Segment Start: Data for this exercise

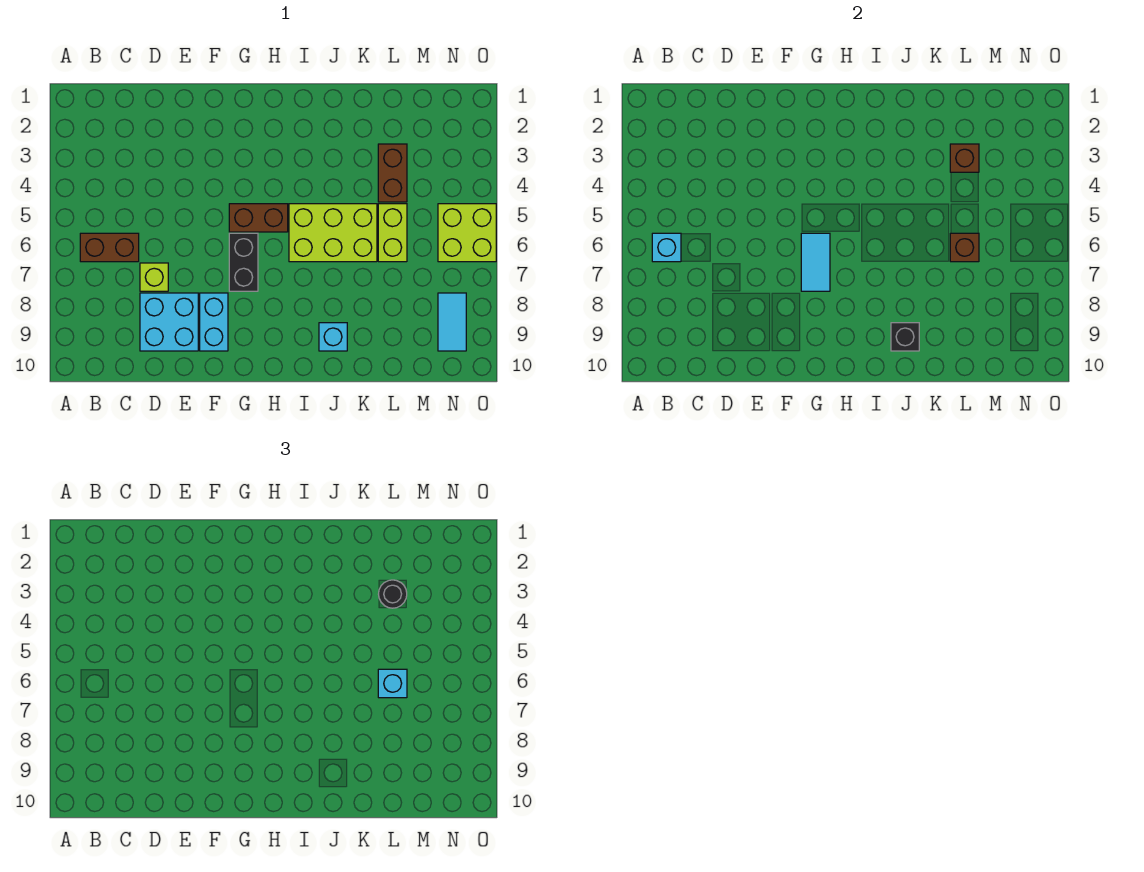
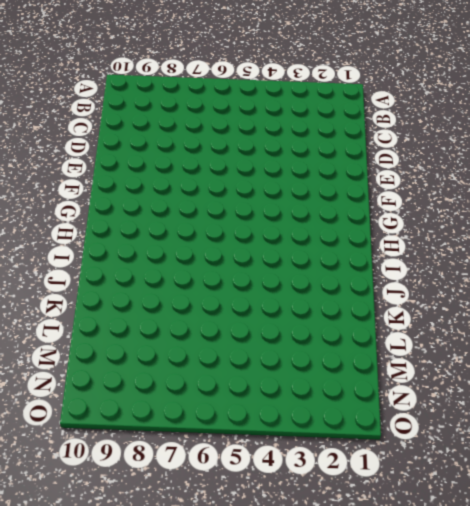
none -> brown 1x2 brick [80,233,139,262]
none -> lime 1x1 brick [140,263,168,291]
none -> cyan 2x2 brick [140,293,198,351]

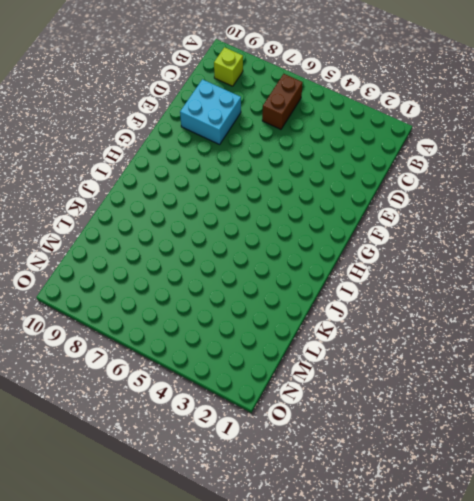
lime 1x1 brick [214,47,243,86] -> lime 1x1 brick moved to [140,263,168,291]
none -> cyan 1x2 brick [200,293,228,351]
none -> brown 1x2 brick [229,204,288,232]
none -> black 1x2 brick [229,233,258,291]

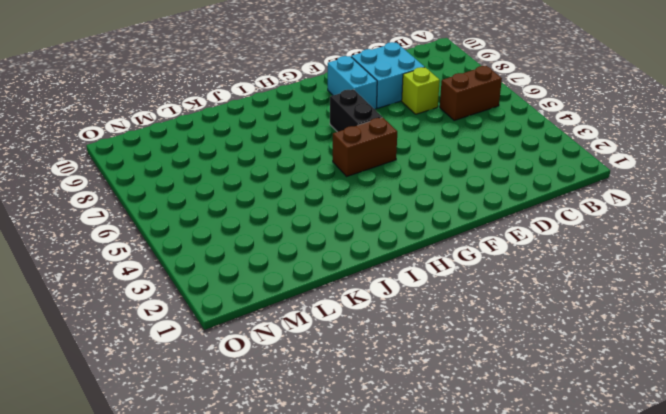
none -> lime 2x3 brick [289,204,377,262]
none -> cyan 1x1 brick [319,323,347,351]
none -> brown 1x2 brick [378,144,407,202]

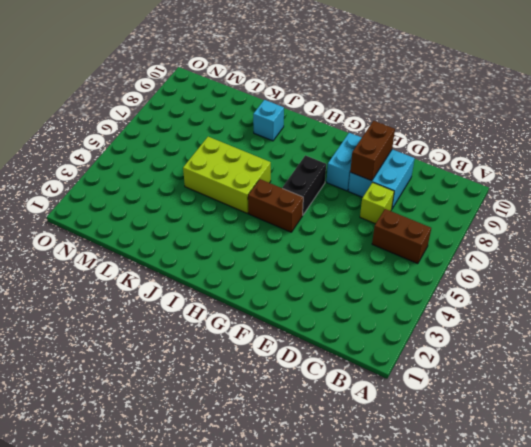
brown 1x2 brick [350,121,395,181] -> brown 1x2 brick moved to [378,144,407,202]
none -> lime 1x2 brick [378,204,407,262]
none -> lime 2x2 brick [438,204,496,262]
none -> cyan 1x2 tile [438,293,466,351]

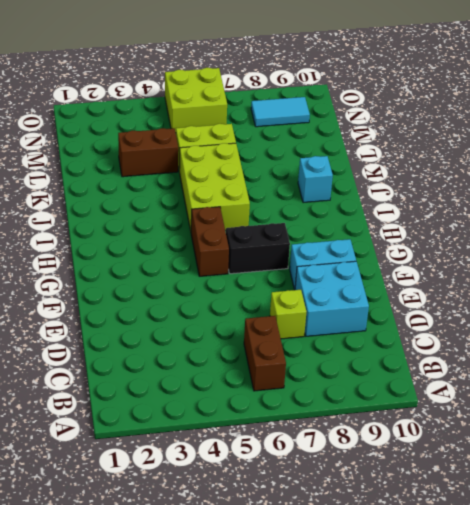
none -> cyan 1x1 brick [652,233,681,262]
none -> cyan 1x2 tile [801,233,830,291]
none -> black 1x1 brick [891,323,919,351]

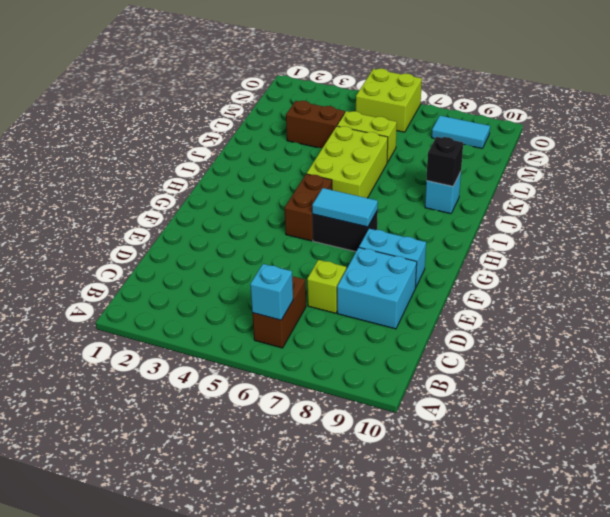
none -> brown 1x1 brick [950,144,979,172]
none -> brown 1x1 brick [950,233,979,262]
none -> black 1x1 round brick [379,580,407,608]

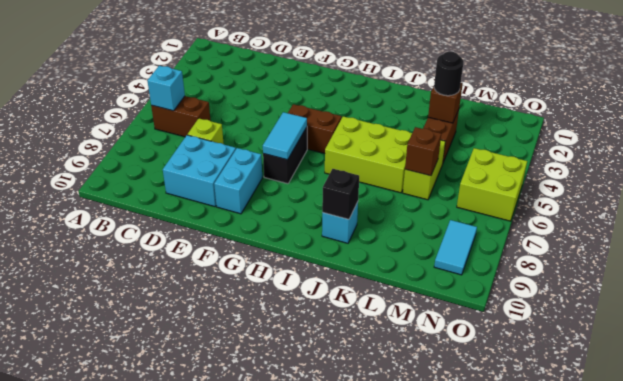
none -> cyan 1x1 brick [378,669,407,698]

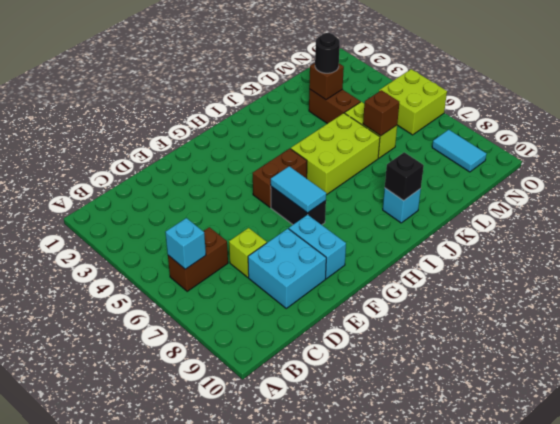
none -> cyan 1x1 brick [378,669,407,698]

Segment End: Data for this exercise

# Required action
Reproduce the data above exactly, but only from the line containing "none -> cyan 2x2 brick [140,293,198,351]" through the line containing "none -> cyan 1x1 brick [319,323,347,351]"; skip the pictures.

# Response to the exercise
none -> cyan 2x2 brick [140,293,198,351]

lime 1x1 brick [214,47,243,86] -> lime 1x1 brick moved to [140,263,168,291]
none -> cyan 1x2 brick [200,293,228,351]
none -> brown 1x2 brick [229,204,288,232]
none -> black 1x2 brick [229,233,258,291]

none -> lime 2x3 brick [289,204,377,262]
none -> cyan 1x1 brick [319,323,347,351]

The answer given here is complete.